> What this task involves
Lay out everything from the start of the data down to and including the line containing "Krakow: 07:47 -> 07:51" as a Markdown table with the columns No. and Line. Give one row per line and leave out any blank lines.

> Dataset rows
%%

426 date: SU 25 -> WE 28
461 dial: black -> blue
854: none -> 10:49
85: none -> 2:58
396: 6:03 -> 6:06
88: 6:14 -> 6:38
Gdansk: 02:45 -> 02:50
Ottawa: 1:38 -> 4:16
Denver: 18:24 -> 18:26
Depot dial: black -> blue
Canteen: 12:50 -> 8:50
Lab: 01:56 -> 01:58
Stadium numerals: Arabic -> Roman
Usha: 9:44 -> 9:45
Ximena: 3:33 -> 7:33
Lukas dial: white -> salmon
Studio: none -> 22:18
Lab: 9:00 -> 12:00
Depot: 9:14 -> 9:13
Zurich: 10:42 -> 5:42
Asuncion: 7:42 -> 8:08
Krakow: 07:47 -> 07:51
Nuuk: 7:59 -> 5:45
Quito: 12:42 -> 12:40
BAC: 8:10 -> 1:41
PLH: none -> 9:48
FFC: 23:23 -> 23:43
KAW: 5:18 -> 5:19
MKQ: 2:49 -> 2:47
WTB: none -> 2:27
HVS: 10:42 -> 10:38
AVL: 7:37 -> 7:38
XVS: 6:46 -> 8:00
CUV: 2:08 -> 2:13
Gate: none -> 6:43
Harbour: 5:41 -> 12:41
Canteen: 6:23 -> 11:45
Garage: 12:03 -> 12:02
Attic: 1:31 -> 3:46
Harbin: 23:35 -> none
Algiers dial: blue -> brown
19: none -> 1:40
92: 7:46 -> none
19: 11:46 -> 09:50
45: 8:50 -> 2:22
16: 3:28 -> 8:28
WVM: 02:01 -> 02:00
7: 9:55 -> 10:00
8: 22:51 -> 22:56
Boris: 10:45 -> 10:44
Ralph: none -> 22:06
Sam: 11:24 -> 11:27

%%

> Problem solution
| No. | Line |
|---|---|
| 1 | 426 date: SU 25 -> WE 28 |
| 2 | 461 dial: black -> blue |
| 3 | 854: none -> 10:49 |
| 4 | 85: none -> 2:58 |
| 5 | 396: 6:03 -> 6:06 |
| 6 | 88: 6:14 -> 6:38 |
| 7 | Gdansk: 02:45 -> 02:50 |
| 8 | Ottawa: 1:38 -> 4:16 |
| 9 | Denver: 18:24 -> 18:26 |
| 10 | Depot dial: black -> blue |
| 11 | Canteen: 12:50 -> 8:50 |
| 12 | Lab: 01:56 -> 01:58 |
| 13 | Stadium numerals: Arabic -> Roman |
| 14 | Usha: 9:44 -> 9:45 |
| 15 | Ximena: 3:33 -> 7:33 |
| 16 | Lukas dial: white -> salmon |
| 17 | Studio: none -> 22:18 |
| 18 | Lab: 9:00 -> 12:00 |
| 19 | Depot: 9:14 -> 9:13 |
| 20 | Zurich: 10:42 -> 5:42 |
| 21 | Asuncion: 7:42 -> 8:08 |
| 22 | Krakow: 07:47 -> 07:51 |